=== Supplied data ===
· · ·

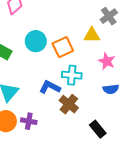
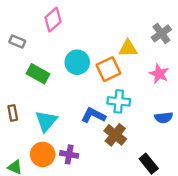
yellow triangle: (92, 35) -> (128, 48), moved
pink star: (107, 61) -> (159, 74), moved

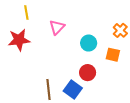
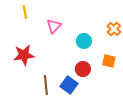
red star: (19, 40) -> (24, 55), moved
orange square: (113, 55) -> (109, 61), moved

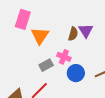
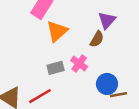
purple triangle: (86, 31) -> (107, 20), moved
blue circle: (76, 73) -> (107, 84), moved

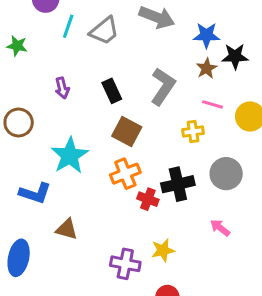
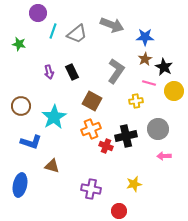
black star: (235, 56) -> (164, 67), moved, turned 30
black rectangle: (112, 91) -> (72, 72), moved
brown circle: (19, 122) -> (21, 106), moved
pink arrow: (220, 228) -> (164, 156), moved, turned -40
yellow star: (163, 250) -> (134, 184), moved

· · ·

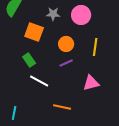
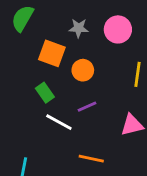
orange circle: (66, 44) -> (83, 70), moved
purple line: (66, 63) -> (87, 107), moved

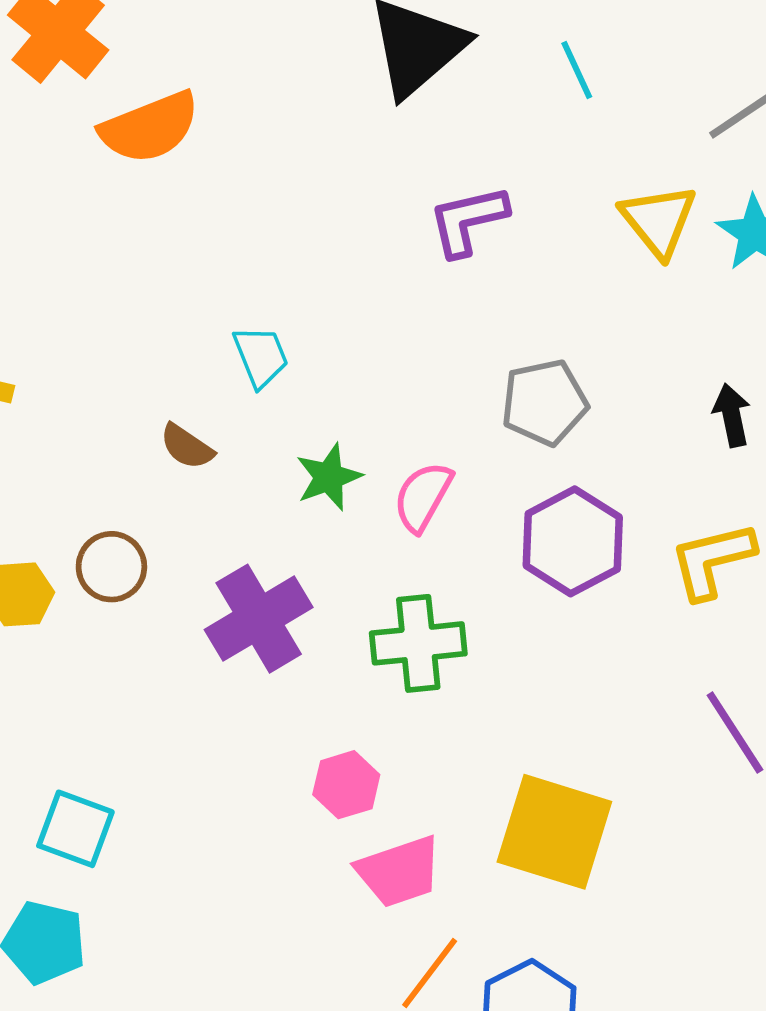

· · ·

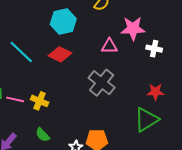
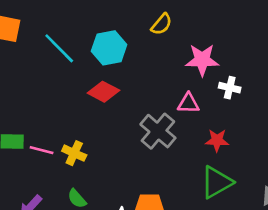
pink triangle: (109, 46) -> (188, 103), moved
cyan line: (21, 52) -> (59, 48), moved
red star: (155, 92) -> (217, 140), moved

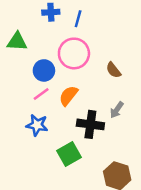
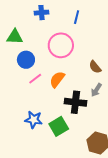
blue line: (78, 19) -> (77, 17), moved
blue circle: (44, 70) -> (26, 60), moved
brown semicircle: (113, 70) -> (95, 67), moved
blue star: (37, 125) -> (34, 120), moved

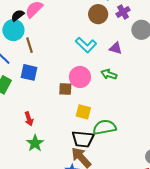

· · ·

=== How to complete this task ===
Copy back exactly the lines above from the one containing "yellow triangle: (92, 35) -> (128, 48), moved" through the one containing "blue circle: (76, 73) -> (107, 84), moved", and leave every picture behind.

=== Response to the task ===
yellow triangle: (92, 35) -> (128, 48), moved
pink star: (107, 61) -> (159, 74), moved

red star: (19, 40) -> (24, 55), moved
orange square: (113, 55) -> (109, 61), moved

purple triangle: (86, 31) -> (107, 20), moved
blue circle: (76, 73) -> (107, 84), moved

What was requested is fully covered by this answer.